------ Records provided
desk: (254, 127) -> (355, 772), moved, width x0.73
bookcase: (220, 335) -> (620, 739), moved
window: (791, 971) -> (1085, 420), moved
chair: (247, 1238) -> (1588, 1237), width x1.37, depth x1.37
------------
------ Records provided
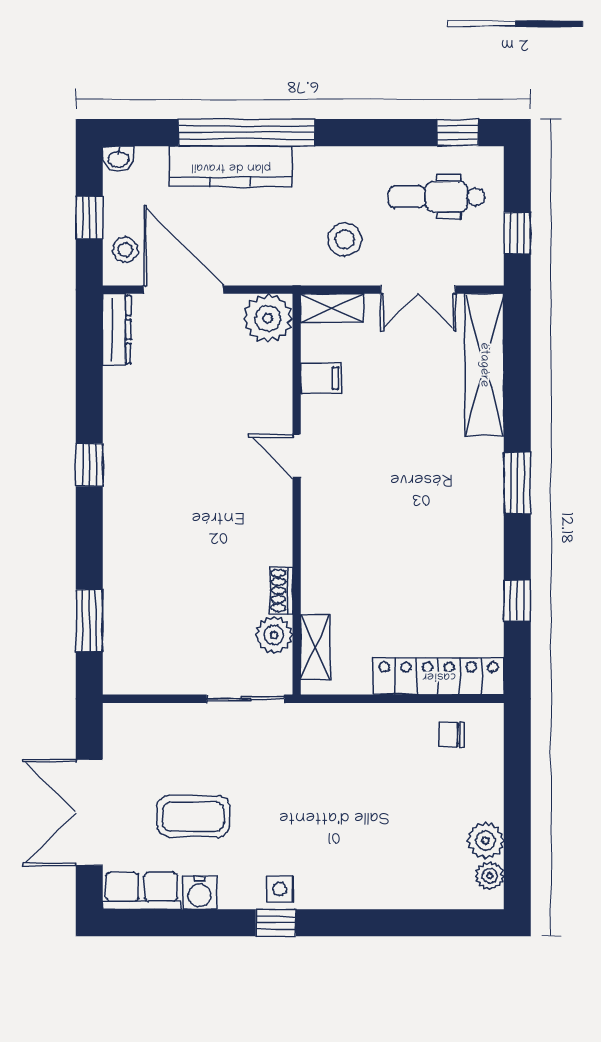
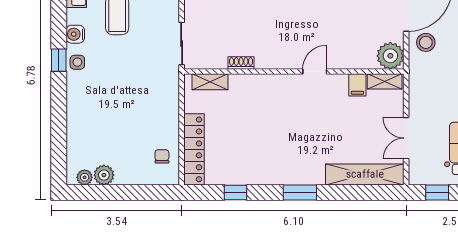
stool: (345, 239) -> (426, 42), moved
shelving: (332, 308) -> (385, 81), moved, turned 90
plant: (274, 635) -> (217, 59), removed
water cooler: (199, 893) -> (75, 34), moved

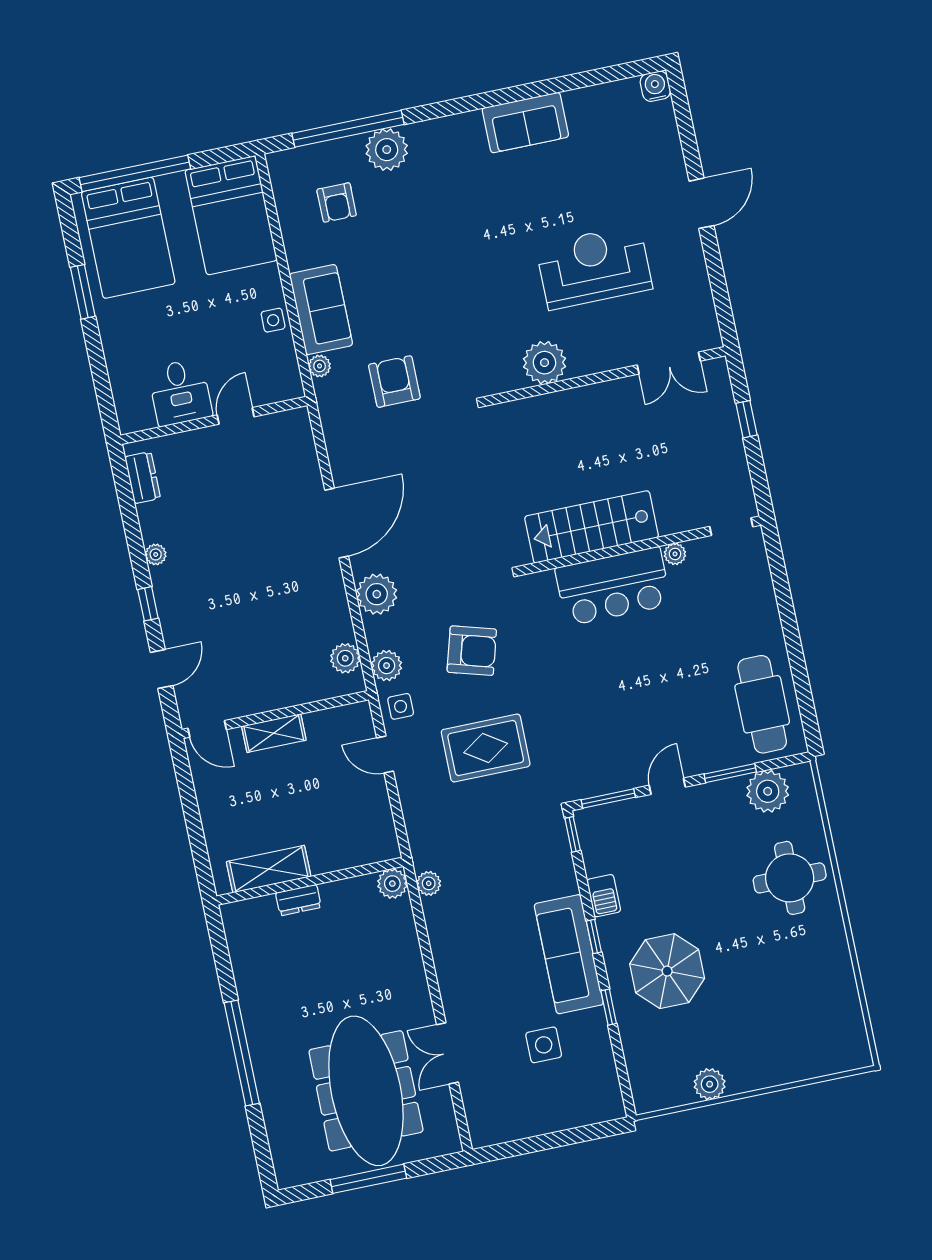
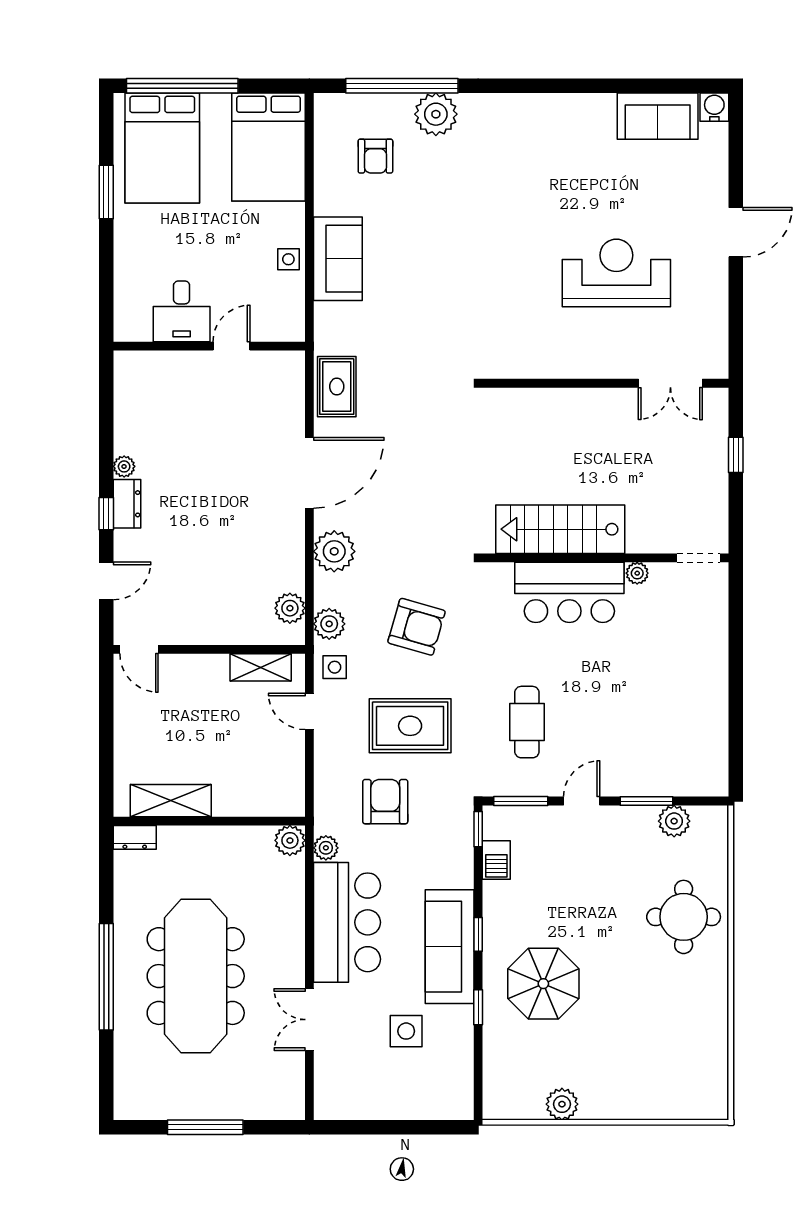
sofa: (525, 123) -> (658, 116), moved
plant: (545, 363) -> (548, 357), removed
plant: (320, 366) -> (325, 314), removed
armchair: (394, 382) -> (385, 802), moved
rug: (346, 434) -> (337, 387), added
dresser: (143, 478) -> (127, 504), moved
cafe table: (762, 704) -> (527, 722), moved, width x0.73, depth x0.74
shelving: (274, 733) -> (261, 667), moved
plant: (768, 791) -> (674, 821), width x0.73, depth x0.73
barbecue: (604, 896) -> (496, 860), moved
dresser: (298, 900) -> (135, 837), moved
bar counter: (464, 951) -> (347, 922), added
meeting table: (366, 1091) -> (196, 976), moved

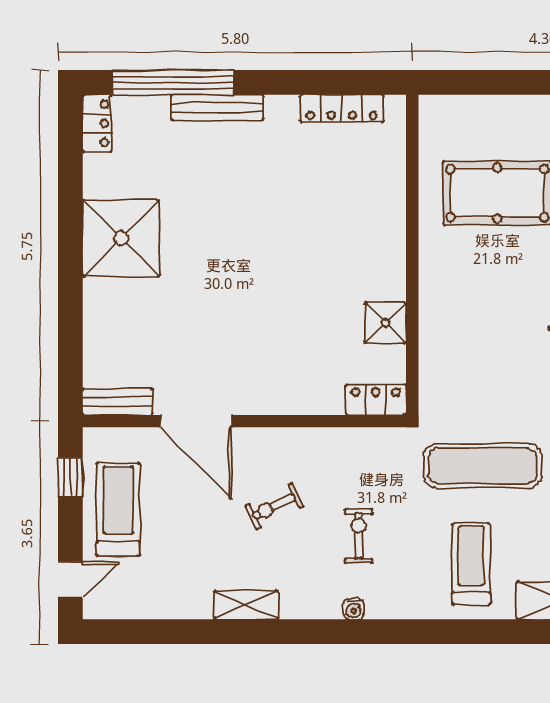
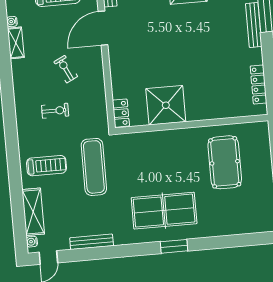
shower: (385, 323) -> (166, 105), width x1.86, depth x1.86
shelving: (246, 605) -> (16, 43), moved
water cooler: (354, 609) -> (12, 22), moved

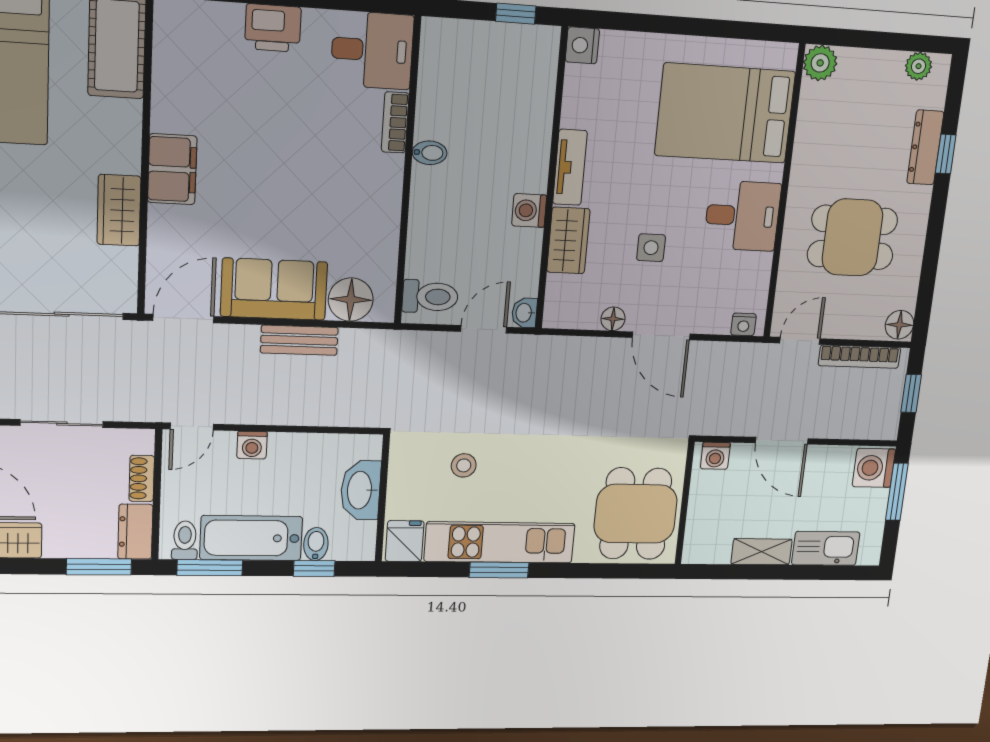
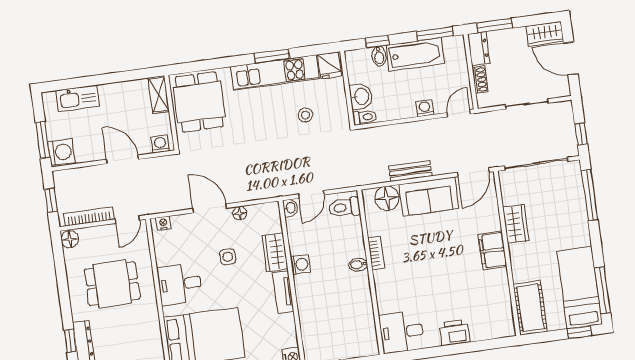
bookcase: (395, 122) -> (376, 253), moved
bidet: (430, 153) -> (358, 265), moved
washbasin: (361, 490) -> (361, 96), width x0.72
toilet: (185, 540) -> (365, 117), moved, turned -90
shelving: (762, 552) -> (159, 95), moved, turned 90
------------
→ Instruction: The answer should be a single number: the count of lines in the data that include the string "depth".

→ Reply to the task: 4